Dataset excerpt:
# # # # #

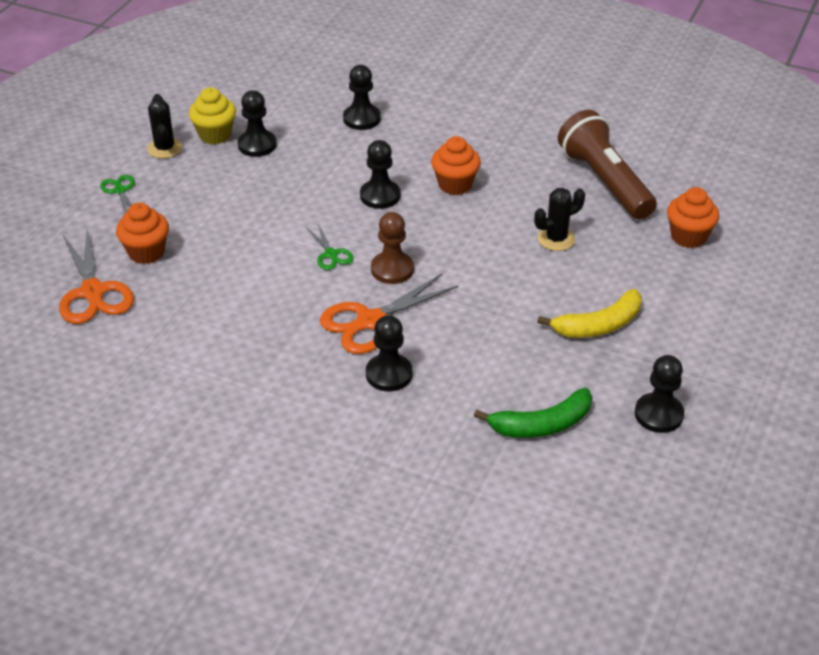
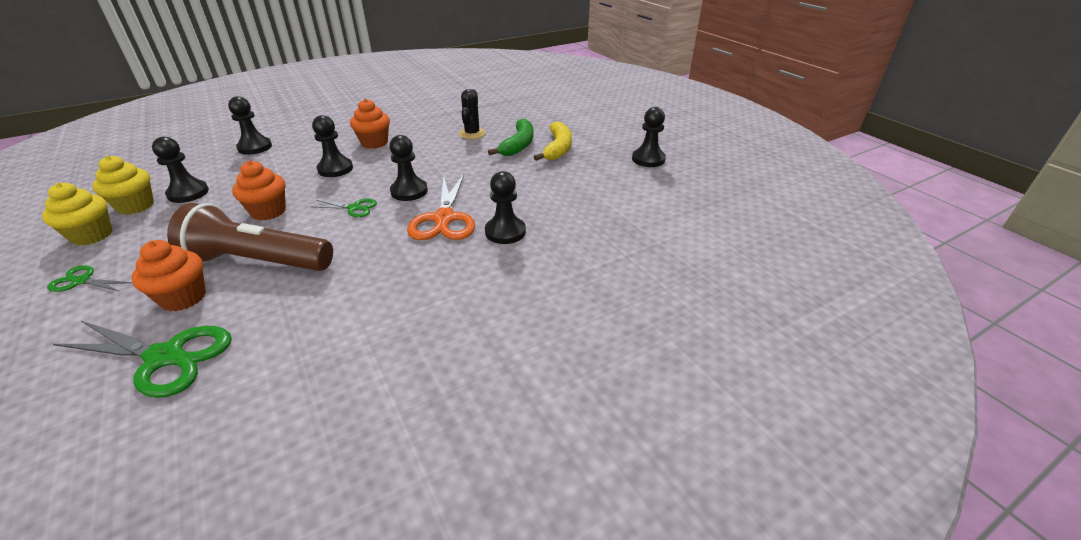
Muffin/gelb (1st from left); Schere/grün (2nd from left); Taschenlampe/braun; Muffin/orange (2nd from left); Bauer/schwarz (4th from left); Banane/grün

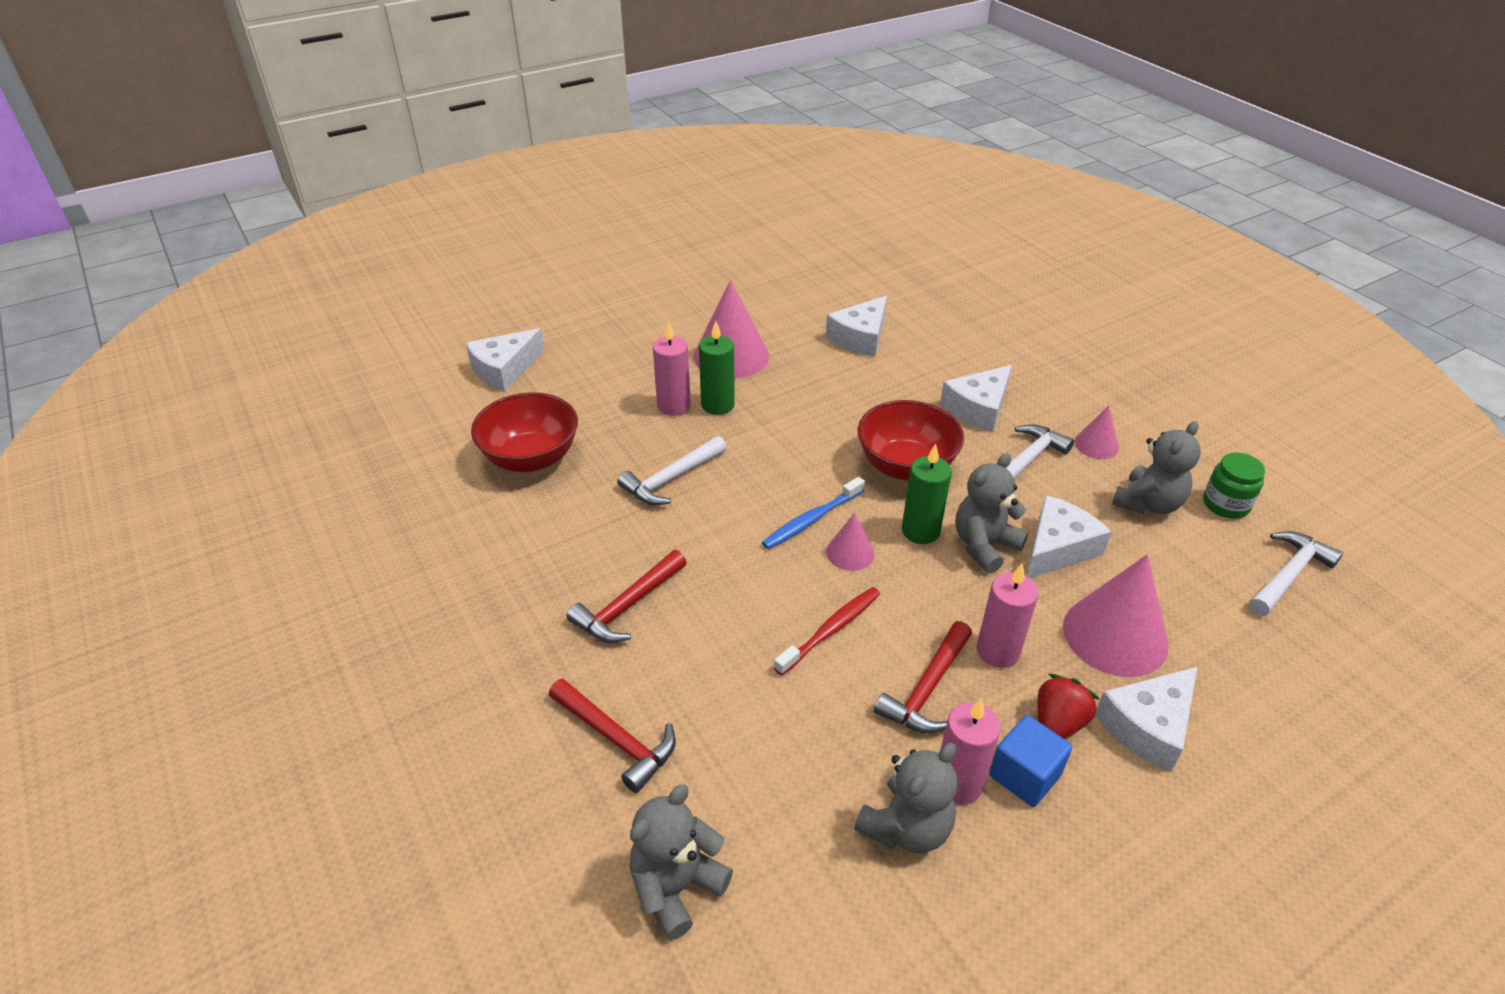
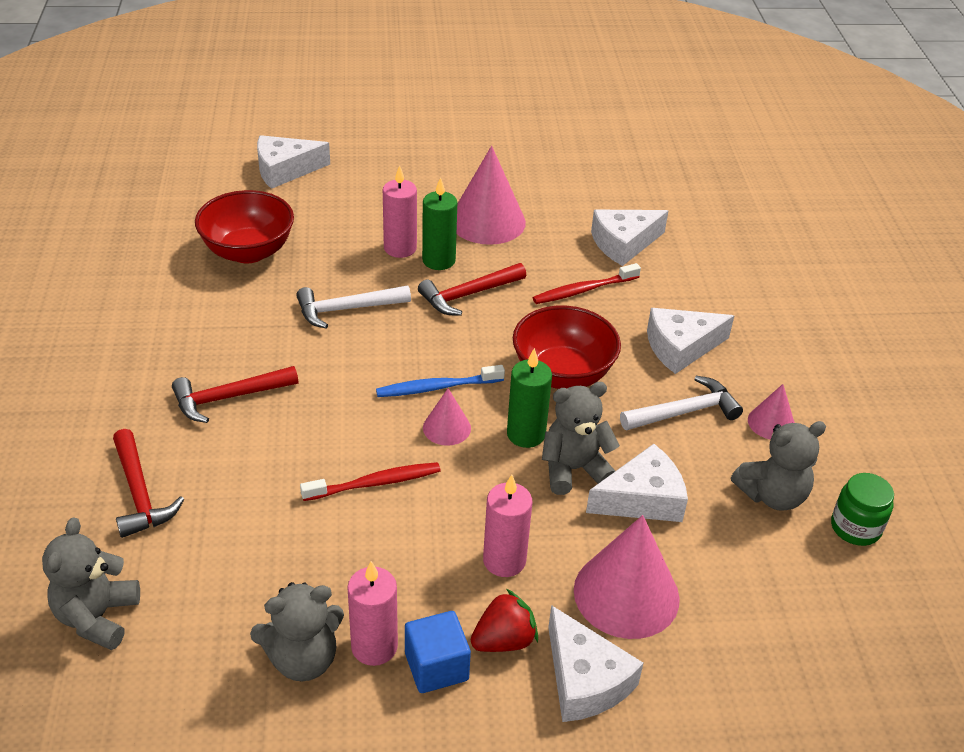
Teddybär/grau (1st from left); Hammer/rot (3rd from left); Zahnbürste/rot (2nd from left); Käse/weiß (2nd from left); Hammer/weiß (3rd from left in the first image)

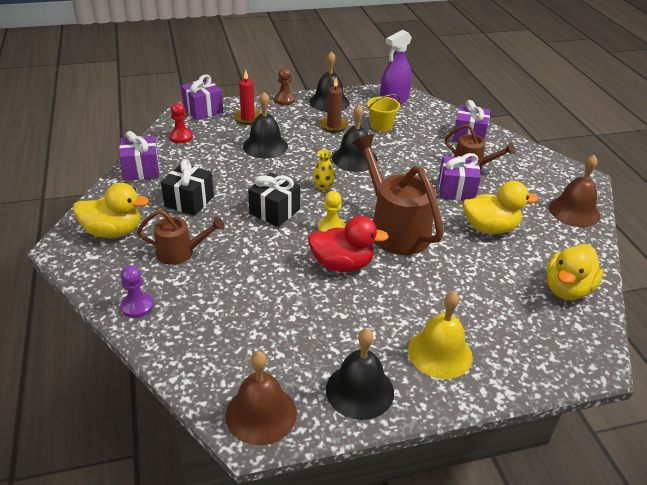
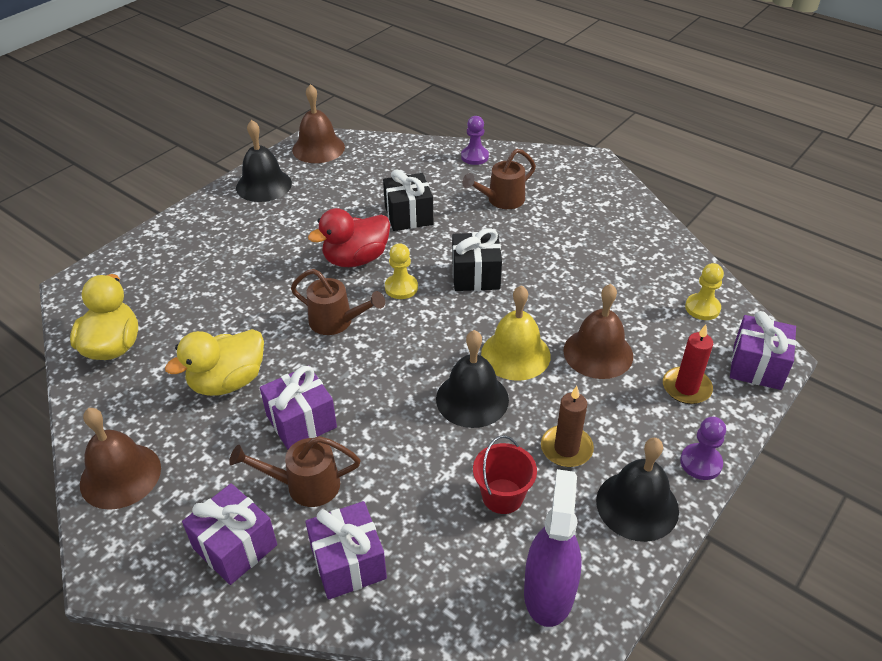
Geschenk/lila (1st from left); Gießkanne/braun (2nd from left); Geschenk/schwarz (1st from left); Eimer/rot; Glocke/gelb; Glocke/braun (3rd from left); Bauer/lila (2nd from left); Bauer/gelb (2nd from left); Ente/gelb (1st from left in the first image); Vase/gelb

# # # # #

Work instruction:
Write the data above out exactly. Leave out any pictures.

Exercise output:
Muffin/gelb (1st from left); Schere/grün (2nd from left); Taschenlampe/braun; Muffin/orange (2nd from left); Bauer/schwarz (4th from left); Banane/grün

Teddybär/grau (1st from left); Hammer/rot (3rd from left); Zahnbürste/rot (2nd from left); Käse/weiß (2nd from left); Hammer/weiß (3rd from left in the first image)

Geschenk/lila (1st from left); Gießkanne/braun (2nd from left); Geschenk/schwarz (1st from left); Eimer/rot; Glocke/gelb; Glocke/braun (3rd from left); Bauer/lila (2nd from left); Bauer/gelb (2nd from left); Ente/gelb (1st from left in the first image); Vase/gelb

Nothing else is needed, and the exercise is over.